**Record extracts**:
* * *

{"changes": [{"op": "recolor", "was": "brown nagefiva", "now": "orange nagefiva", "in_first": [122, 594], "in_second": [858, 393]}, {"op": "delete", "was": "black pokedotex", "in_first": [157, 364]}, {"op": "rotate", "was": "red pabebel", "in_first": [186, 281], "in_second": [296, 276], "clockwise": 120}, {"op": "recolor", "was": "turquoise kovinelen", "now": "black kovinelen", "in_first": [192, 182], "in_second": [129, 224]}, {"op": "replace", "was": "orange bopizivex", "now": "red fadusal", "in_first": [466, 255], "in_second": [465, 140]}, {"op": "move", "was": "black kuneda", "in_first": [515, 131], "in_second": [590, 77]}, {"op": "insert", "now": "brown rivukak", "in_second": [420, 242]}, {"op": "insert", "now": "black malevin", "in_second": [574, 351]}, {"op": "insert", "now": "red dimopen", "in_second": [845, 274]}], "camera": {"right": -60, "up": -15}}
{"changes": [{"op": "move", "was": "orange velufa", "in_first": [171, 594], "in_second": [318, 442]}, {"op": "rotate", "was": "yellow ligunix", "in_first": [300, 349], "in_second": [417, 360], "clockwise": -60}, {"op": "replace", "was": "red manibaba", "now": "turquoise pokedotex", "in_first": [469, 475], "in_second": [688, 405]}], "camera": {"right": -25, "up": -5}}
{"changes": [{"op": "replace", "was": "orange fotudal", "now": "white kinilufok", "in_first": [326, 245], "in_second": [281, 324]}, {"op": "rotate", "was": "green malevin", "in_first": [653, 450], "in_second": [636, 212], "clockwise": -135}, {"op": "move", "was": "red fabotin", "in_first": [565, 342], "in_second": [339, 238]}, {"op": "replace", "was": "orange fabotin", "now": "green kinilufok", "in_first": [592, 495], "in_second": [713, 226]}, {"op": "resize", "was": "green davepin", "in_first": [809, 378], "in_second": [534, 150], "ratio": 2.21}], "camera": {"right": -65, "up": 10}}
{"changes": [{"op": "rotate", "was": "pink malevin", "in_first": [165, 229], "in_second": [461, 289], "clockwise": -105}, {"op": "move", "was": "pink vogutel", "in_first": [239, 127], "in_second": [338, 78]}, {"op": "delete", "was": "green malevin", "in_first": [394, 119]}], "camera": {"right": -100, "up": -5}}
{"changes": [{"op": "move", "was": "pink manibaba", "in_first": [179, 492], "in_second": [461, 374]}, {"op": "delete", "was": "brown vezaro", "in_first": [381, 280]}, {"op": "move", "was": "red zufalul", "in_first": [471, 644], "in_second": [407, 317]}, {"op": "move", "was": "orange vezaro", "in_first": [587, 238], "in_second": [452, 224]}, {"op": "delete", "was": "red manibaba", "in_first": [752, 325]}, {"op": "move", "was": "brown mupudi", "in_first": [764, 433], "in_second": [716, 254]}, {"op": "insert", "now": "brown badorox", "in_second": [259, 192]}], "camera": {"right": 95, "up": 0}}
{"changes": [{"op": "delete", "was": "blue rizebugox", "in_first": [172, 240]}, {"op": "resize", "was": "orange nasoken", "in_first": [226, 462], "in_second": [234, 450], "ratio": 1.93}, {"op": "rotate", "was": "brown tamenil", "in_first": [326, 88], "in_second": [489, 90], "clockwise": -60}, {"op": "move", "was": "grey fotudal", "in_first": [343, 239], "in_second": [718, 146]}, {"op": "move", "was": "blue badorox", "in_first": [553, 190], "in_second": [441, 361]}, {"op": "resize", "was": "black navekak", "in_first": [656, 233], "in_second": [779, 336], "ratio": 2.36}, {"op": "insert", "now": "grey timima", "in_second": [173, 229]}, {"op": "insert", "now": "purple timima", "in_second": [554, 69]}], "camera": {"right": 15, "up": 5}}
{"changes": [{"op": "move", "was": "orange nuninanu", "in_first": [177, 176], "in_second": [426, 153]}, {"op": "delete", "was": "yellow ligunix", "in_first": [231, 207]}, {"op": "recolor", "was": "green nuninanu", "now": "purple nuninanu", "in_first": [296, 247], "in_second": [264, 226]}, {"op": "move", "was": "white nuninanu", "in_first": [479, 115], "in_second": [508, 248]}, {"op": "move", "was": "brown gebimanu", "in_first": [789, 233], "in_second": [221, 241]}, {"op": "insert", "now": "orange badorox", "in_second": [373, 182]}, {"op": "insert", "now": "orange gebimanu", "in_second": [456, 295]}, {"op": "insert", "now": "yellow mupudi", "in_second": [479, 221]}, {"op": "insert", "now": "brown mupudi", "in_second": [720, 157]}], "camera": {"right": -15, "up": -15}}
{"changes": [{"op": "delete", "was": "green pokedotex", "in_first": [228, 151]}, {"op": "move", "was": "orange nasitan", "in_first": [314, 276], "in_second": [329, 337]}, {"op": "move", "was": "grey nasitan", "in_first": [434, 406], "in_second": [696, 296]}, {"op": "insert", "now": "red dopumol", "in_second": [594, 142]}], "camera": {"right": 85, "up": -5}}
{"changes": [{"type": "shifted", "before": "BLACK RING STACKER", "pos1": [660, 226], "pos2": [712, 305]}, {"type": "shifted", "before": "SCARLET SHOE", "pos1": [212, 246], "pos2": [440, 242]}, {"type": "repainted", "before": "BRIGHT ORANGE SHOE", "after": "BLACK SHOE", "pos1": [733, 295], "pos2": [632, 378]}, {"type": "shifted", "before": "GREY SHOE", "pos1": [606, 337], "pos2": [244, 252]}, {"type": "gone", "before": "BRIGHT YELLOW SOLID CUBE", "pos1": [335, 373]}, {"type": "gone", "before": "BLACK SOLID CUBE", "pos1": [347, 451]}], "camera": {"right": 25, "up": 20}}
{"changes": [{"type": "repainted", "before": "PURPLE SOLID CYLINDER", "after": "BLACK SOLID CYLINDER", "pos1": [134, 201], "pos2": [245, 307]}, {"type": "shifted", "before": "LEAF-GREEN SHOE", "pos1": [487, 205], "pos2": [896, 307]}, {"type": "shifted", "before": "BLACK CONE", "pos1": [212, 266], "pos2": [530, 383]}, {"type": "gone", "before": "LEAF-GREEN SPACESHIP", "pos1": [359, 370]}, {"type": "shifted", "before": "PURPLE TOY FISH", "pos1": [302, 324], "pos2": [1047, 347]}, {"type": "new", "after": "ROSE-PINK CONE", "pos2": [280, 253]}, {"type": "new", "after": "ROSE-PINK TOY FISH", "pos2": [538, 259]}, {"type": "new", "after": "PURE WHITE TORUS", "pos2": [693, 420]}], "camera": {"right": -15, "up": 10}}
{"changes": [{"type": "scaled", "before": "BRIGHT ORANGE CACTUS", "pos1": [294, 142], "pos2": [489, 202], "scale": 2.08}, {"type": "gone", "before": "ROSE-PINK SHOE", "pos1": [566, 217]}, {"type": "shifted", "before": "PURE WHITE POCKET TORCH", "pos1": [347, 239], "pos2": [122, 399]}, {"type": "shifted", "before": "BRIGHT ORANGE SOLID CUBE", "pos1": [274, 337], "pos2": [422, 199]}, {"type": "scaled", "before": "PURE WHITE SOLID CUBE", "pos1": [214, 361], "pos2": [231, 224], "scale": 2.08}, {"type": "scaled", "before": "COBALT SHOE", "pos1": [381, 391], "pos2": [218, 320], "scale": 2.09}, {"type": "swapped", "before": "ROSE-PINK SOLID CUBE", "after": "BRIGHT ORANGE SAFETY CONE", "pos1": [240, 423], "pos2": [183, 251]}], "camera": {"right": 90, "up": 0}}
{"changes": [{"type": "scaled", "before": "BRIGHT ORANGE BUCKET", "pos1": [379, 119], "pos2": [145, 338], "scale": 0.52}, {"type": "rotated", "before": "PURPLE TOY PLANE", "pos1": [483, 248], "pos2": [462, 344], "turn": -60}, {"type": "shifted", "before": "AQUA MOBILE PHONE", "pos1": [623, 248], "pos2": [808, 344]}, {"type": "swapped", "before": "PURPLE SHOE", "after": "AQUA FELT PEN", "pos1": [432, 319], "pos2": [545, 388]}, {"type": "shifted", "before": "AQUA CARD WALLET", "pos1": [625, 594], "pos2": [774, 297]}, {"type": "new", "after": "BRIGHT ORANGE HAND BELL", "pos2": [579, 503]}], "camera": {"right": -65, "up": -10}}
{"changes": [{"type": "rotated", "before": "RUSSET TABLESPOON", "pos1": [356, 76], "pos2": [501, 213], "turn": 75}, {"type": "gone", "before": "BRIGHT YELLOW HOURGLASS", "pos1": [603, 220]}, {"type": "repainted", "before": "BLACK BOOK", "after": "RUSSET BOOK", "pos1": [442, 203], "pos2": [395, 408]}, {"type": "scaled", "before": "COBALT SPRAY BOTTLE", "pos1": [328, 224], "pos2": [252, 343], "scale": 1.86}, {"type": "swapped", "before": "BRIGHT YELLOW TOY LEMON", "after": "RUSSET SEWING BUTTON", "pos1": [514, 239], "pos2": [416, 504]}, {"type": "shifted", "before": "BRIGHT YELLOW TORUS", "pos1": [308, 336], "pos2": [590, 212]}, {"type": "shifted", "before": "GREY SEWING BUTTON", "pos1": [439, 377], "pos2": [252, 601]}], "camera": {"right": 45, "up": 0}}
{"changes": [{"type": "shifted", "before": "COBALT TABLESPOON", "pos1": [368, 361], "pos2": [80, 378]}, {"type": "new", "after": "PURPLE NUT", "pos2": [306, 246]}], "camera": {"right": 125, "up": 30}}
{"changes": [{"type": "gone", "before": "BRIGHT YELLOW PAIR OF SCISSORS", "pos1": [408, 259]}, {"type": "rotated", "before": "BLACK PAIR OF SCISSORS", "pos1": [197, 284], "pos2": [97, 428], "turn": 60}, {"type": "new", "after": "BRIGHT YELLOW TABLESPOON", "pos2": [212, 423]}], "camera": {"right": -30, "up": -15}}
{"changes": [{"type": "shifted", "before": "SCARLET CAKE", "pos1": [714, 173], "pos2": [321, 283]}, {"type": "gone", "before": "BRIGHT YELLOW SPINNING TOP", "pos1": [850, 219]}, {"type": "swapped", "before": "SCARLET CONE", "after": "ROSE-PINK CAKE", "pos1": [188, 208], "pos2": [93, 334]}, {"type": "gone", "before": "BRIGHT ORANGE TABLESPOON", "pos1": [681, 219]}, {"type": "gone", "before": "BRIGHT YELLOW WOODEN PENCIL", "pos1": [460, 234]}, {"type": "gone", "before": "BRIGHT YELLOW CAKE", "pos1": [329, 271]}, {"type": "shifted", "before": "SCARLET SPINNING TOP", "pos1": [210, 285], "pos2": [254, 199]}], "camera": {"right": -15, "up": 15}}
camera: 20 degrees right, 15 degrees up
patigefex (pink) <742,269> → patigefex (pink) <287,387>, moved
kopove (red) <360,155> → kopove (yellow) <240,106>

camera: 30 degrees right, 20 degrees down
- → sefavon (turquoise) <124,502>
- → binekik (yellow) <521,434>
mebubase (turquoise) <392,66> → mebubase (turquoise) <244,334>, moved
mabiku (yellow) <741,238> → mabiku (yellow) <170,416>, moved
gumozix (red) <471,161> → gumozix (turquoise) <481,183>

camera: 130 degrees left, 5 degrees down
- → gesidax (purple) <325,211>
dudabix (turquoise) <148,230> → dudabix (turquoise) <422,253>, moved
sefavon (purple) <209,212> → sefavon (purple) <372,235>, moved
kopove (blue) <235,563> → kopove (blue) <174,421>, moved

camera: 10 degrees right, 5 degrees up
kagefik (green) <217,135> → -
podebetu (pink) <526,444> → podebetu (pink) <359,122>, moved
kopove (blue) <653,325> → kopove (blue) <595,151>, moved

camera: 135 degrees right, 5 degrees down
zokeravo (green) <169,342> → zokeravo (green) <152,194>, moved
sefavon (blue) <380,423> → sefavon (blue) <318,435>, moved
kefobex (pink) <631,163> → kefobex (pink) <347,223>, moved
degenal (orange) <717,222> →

* * *

**Problem requirements**: The reply must consist solely of the lines from the one containing "gumozix (red) <471,161>" through the last line of the data, reproduced exactly.

**Task response**:
gumozix (red) <471,161> → gumozix (turquoise) <481,183>

camera: 130 degrees left, 5 degrees down
- → gesidax (purple) <325,211>
dudabix (turquoise) <148,230> → dudabix (turquoise) <422,253>, moved
sefavon (purple) <209,212> → sefavon (purple) <372,235>, moved
kopove (blue) <235,563> → kopove (blue) <174,421>, moved

camera: 10 degrees right, 5 degrees up
kagefik (green) <217,135> → -
podebetu (pink) <526,444> → podebetu (pink) <359,122>, moved
kopove (blue) <653,325> → kopove (blue) <595,151>, moved

camera: 135 degrees right, 5 degrees down
zokeravo (green) <169,342> → zokeravo (green) <152,194>, moved
sefavon (blue) <380,423> → sefavon (blue) <318,435>, moved
kefobex (pink) <631,163> → kefobex (pink) <347,223>, moved
degenal (orange) <717,222> →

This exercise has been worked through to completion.